> EXERCISE GOAL: Give the lines below again, exactly as they stand, and leave out the images.

> DATASET EXCERPT:
____________

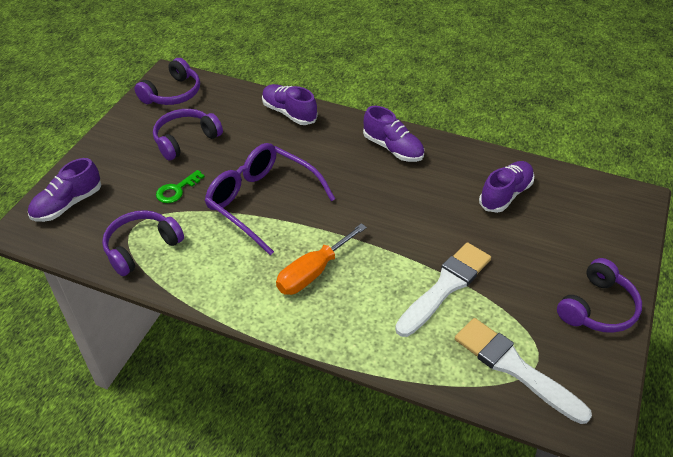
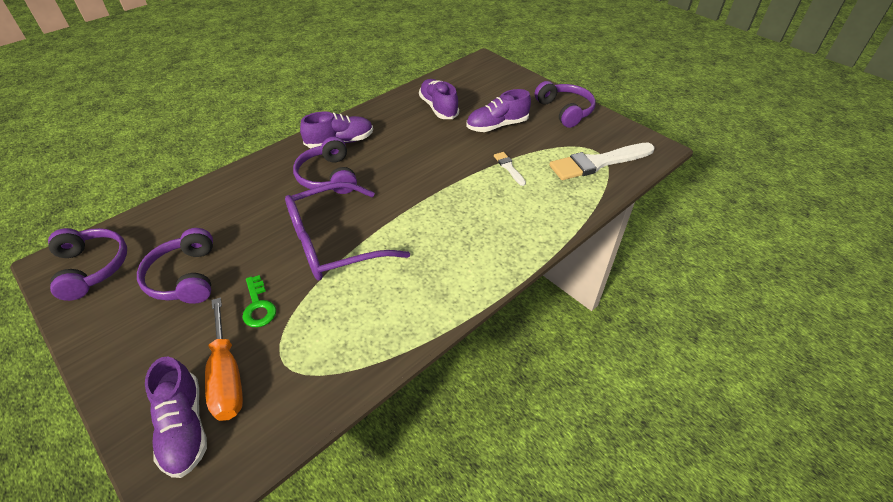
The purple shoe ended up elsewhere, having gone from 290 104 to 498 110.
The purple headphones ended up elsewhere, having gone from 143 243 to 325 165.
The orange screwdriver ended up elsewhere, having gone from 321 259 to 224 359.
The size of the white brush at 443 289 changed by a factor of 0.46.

____________

> RESULT BELOW:
The purple shoe ended up elsewhere, having gone from 290 104 to 498 110.
The purple headphones ended up elsewhere, having gone from 143 243 to 325 165.
The orange screwdriver ended up elsewhere, having gone from 321 259 to 224 359.
The size of the white brush at 443 289 changed by a factor of 0.46.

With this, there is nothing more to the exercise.